- [Task]:
Look for the string "none" in the material below. Copy every line where you find it.

- [Given records]:
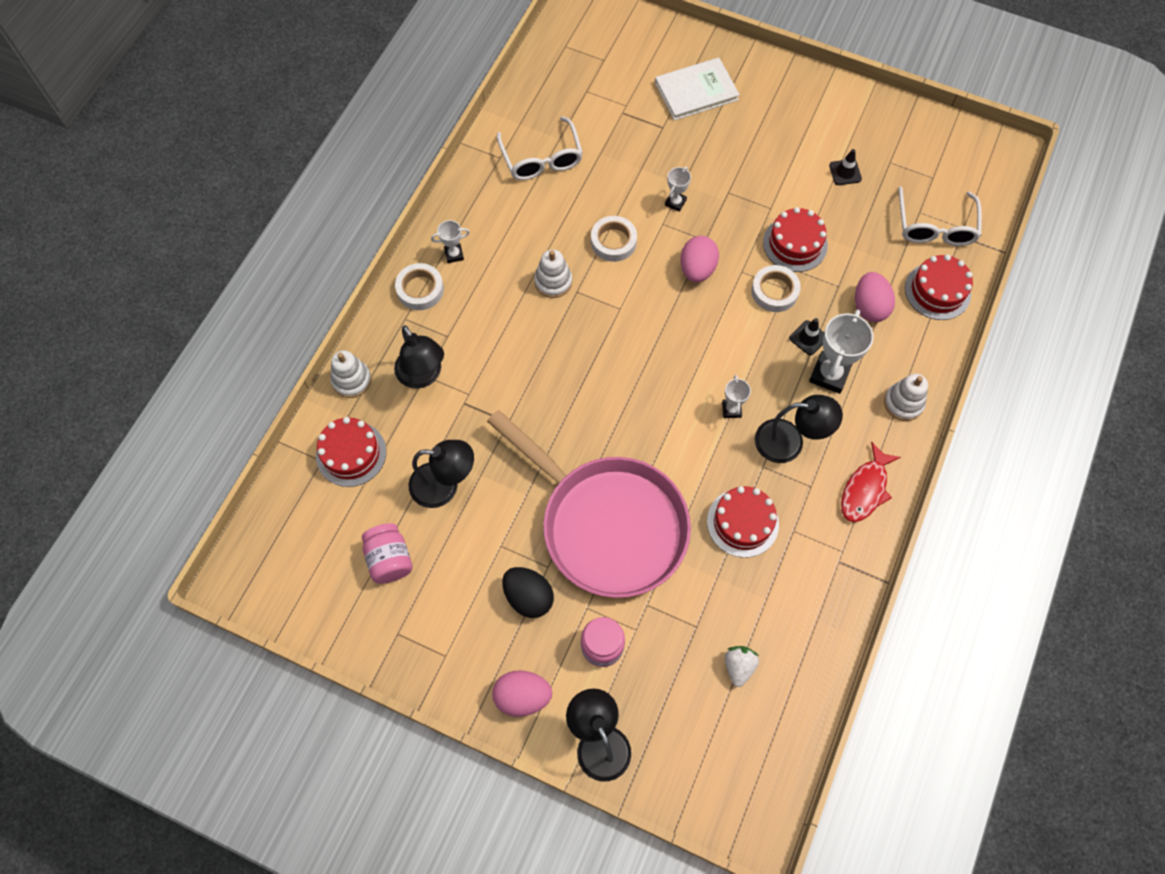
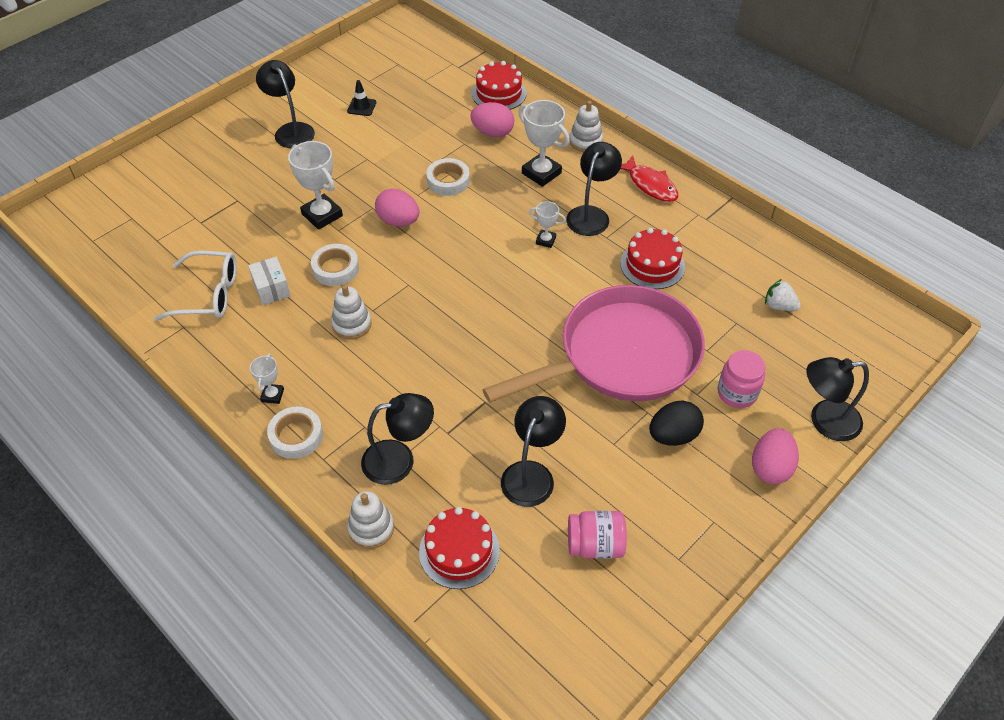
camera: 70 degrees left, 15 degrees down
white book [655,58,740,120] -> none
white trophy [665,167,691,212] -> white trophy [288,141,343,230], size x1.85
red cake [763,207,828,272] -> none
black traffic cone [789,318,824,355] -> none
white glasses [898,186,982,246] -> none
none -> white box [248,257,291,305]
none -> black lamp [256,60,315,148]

- [Exercise output]:
white book [655,58,740,120] -> none
red cake [763,207,828,272] -> none
black traffic cone [789,318,824,355] -> none
white glasses [898,186,982,246] -> none
none -> white box [248,257,291,305]
none -> black lamp [256,60,315,148]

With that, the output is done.